Brief: Lines from the one with "green brick E2 level 1 -> none" through the end of the listing below should be set down exactly, with no other line included.

Dataset content:
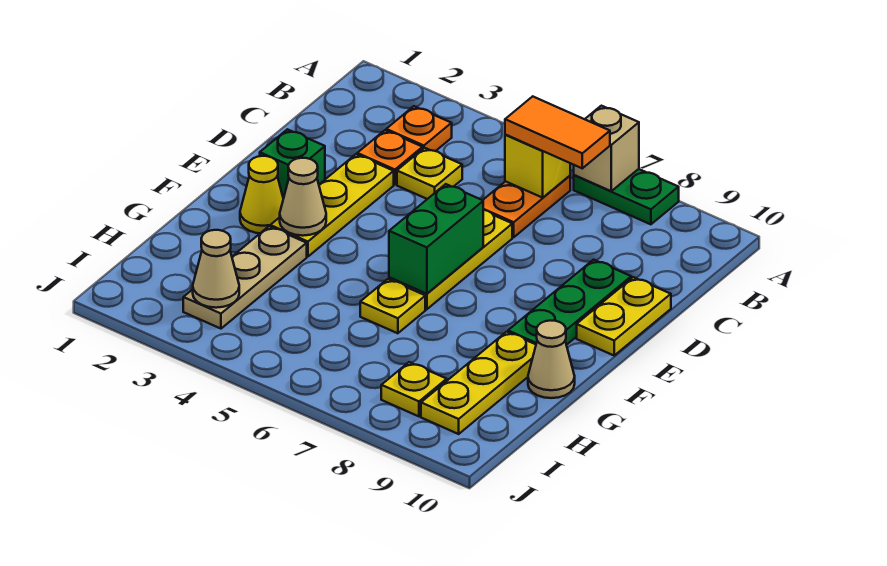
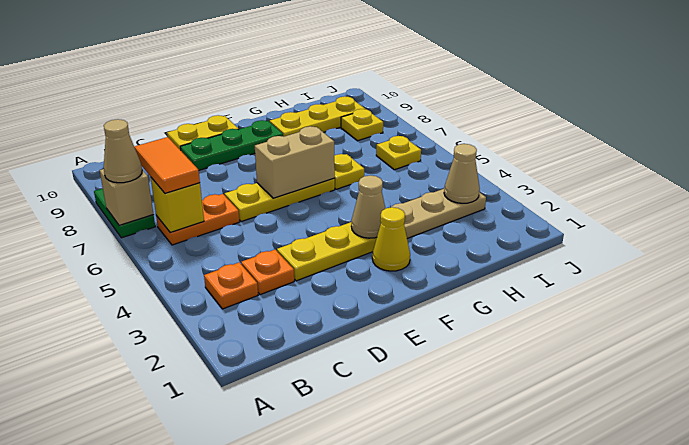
yellow plate C4 level 1 -> yellow plate I6 level 1
green brick E2 level 1 -> none
green brick E6:F6 level 2 -> tan brick E6:F6 level 2
tan cone G10 level 1 -> tan cone A7 level 3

Reply:
green brick E2 level 1 -> none
green brick E6:F6 level 2 -> tan brick E6:F6 level 2
tan cone G10 level 1 -> tan cone A7 level 3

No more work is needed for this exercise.